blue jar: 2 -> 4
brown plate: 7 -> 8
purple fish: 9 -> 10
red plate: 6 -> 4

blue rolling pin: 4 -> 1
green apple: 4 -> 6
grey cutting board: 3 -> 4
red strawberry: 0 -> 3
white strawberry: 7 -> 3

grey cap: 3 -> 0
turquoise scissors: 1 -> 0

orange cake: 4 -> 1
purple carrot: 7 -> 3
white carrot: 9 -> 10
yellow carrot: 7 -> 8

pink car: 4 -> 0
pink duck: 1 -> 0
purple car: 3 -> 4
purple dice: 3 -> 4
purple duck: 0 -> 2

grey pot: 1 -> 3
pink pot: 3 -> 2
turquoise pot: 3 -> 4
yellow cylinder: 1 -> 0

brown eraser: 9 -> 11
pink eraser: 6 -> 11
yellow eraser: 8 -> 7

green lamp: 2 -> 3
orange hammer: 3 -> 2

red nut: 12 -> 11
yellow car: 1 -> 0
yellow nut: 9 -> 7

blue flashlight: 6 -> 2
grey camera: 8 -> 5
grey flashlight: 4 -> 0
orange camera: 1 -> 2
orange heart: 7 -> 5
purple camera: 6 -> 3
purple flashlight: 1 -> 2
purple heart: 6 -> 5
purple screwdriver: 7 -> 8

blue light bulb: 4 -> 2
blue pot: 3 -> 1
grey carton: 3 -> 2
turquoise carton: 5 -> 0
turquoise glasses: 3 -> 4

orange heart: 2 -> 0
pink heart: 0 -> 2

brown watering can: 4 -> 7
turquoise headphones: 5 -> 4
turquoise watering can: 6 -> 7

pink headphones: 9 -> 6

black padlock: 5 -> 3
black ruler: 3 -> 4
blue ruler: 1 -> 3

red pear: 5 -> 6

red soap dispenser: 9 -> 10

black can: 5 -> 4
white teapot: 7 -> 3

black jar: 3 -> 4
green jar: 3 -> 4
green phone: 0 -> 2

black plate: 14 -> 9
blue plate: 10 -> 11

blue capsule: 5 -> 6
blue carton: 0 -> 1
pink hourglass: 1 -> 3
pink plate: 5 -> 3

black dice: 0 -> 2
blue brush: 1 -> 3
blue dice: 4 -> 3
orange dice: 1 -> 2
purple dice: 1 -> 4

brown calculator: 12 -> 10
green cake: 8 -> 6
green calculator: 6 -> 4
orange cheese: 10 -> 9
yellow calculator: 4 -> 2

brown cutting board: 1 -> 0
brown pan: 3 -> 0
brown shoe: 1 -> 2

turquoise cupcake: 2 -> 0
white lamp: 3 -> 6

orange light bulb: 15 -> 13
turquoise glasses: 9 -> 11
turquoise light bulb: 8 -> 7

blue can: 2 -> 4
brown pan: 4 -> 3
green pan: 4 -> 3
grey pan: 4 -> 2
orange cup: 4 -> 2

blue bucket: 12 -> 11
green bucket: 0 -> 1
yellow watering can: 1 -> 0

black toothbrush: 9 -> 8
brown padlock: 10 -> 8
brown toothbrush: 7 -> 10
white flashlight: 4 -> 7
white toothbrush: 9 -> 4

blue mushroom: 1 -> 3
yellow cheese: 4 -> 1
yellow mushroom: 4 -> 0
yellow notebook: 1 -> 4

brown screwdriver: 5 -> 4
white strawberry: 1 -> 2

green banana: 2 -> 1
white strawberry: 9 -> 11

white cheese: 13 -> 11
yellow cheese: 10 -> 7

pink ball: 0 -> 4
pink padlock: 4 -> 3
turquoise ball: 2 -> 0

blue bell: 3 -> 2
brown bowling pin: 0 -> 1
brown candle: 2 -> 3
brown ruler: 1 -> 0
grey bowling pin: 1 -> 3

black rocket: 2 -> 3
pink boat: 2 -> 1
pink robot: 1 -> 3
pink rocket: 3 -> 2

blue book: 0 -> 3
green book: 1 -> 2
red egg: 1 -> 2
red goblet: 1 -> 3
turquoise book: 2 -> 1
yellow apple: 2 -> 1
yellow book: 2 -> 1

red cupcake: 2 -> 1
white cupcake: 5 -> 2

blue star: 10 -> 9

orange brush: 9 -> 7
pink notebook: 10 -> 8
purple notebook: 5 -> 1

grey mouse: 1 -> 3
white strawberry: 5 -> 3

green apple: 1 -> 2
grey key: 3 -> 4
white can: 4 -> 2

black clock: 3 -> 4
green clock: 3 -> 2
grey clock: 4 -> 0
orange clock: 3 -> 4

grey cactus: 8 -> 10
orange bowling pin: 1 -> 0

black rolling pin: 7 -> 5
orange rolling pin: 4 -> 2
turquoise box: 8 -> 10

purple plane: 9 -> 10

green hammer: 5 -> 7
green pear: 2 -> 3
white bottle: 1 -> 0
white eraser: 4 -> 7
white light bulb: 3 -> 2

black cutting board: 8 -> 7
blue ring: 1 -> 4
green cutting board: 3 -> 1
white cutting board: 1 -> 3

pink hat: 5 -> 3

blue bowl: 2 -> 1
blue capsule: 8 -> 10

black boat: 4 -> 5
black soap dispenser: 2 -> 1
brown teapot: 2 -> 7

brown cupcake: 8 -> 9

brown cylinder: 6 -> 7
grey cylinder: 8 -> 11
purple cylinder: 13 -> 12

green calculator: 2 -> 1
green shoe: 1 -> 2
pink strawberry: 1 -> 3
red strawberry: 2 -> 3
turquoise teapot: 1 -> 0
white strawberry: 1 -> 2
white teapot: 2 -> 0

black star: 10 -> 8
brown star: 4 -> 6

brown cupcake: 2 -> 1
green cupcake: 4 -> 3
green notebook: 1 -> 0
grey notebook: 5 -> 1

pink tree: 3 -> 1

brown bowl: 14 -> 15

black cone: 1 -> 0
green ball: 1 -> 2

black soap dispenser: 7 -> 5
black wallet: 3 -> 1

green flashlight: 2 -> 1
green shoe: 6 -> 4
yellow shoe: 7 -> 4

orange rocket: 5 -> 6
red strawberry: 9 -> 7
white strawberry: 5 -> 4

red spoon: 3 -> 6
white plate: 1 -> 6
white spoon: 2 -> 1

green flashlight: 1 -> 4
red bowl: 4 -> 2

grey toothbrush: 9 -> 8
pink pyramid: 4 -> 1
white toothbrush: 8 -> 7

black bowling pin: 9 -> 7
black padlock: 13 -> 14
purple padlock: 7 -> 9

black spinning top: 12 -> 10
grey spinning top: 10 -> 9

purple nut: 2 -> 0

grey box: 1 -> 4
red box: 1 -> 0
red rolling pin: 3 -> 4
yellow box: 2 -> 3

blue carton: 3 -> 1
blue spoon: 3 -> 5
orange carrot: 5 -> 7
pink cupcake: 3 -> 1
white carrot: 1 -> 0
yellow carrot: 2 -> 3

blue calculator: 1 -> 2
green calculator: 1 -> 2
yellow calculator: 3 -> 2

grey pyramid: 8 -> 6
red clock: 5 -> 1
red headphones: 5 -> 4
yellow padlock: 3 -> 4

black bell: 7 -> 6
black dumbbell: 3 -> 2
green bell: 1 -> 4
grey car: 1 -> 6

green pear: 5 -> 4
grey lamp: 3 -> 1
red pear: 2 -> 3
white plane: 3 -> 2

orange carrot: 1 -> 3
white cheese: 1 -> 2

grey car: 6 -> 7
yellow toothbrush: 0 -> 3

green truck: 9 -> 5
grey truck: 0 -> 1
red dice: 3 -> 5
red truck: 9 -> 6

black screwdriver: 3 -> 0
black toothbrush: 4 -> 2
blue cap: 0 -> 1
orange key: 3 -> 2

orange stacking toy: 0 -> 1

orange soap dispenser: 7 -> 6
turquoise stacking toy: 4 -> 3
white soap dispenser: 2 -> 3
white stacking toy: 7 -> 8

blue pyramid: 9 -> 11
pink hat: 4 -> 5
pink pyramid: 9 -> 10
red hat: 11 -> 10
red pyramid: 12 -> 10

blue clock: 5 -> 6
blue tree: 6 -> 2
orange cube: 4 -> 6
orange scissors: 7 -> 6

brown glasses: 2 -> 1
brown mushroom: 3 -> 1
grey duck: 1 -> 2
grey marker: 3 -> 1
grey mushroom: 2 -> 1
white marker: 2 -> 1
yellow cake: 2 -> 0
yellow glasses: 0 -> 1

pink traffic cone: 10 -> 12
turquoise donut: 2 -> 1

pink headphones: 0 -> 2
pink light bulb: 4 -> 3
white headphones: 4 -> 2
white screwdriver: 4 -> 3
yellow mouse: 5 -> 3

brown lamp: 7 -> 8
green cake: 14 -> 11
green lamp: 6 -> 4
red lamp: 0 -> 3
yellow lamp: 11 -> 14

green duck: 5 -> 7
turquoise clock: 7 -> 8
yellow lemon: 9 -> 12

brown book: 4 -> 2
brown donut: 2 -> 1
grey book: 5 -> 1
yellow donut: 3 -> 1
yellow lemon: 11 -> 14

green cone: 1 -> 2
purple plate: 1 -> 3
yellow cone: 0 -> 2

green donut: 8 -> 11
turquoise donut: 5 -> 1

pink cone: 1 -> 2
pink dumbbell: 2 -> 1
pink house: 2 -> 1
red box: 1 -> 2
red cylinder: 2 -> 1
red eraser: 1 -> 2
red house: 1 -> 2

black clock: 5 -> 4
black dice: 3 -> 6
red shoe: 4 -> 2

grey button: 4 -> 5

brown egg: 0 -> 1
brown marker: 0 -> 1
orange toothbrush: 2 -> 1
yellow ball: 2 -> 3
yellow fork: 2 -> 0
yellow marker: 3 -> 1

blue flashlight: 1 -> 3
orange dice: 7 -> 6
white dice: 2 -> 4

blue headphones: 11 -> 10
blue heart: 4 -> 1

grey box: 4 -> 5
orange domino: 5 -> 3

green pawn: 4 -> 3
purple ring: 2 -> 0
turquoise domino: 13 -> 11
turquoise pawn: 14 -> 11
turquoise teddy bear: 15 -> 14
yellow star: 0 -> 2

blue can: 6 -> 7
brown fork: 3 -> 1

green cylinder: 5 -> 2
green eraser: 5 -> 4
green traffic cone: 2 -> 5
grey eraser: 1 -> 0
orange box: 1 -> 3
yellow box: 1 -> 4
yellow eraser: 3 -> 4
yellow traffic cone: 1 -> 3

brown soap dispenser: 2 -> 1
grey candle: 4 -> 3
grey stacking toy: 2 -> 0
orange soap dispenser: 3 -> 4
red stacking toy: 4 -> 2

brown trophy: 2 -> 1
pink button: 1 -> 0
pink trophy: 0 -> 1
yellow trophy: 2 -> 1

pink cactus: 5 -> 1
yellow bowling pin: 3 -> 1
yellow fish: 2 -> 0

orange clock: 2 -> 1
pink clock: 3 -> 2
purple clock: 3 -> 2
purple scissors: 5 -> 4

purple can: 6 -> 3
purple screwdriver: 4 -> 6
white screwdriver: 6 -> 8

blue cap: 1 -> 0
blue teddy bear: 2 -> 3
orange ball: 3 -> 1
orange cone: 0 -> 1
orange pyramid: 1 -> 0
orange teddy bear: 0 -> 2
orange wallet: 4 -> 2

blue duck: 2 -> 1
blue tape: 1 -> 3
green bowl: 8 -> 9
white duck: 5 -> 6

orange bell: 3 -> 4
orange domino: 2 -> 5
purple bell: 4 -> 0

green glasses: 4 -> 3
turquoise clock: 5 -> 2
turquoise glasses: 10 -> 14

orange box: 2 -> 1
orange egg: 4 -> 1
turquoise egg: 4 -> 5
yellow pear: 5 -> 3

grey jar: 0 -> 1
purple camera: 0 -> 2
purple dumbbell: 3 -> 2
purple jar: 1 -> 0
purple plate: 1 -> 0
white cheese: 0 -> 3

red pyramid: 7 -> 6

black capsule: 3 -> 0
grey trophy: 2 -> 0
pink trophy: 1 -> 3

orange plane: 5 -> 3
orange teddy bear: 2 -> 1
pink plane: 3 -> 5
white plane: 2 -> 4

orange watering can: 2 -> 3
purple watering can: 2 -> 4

+++++

• What the exercise asks
Copy, please, every line from the start of the entries down to the line that holds "brown calculator: 12 -> 10", with both of those lines included and no others.

• Response
blue jar: 2 -> 4
brown plate: 7 -> 8
purple fish: 9 -> 10
red plate: 6 -> 4

blue rolling pin: 4 -> 1
green apple: 4 -> 6
grey cutting board: 3 -> 4
red strawberry: 0 -> 3
white strawberry: 7 -> 3

grey cap: 3 -> 0
turquoise scissors: 1 -> 0

orange cake: 4 -> 1
purple carrot: 7 -> 3
white carrot: 9 -> 10
yellow carrot: 7 -> 8

pink car: 4 -> 0
pink duck: 1 -> 0
purple car: 3 -> 4
purple dice: 3 -> 4
purple duck: 0 -> 2

grey pot: 1 -> 3
pink pot: 3 -> 2
turquoise pot: 3 -> 4
yellow cylinder: 1 -> 0

brown eraser: 9 -> 11
pink eraser: 6 -> 11
yellow eraser: 8 -> 7

green lamp: 2 -> 3
orange hammer: 3 -> 2

red nut: 12 -> 11
yellow car: 1 -> 0
yellow nut: 9 -> 7

blue flashlight: 6 -> 2
grey camera: 8 -> 5
grey flashlight: 4 -> 0
orange camera: 1 -> 2
orange heart: 7 -> 5
purple camera: 6 -> 3
purple flashlight: 1 -> 2
purple heart: 6 -> 5
purple screwdriver: 7 -> 8

blue light bulb: 4 -> 2
blue pot: 3 -> 1
grey carton: 3 -> 2
turquoise carton: 5 -> 0
turquoise glasses: 3 -> 4

orange heart: 2 -> 0
pink heart: 0 -> 2

brown watering can: 4 -> 7
turquoise headphones: 5 -> 4
turquoise watering can: 6 -> 7

pink headphones: 9 -> 6

black padlock: 5 -> 3
black ruler: 3 -> 4
blue ruler: 1 -> 3

red pear: 5 -> 6

red soap dispenser: 9 -> 10

black can: 5 -> 4
white teapot: 7 -> 3

black jar: 3 -> 4
green jar: 3 -> 4
green phone: 0 -> 2

black plate: 14 -> 9
blue plate: 10 -> 11

blue capsule: 5 -> 6
blue carton: 0 -> 1
pink hourglass: 1 -> 3
pink plate: 5 -> 3

black dice: 0 -> 2
blue brush: 1 -> 3
blue dice: 4 -> 3
orange dice: 1 -> 2
purple dice: 1 -> 4

brown calculator: 12 -> 10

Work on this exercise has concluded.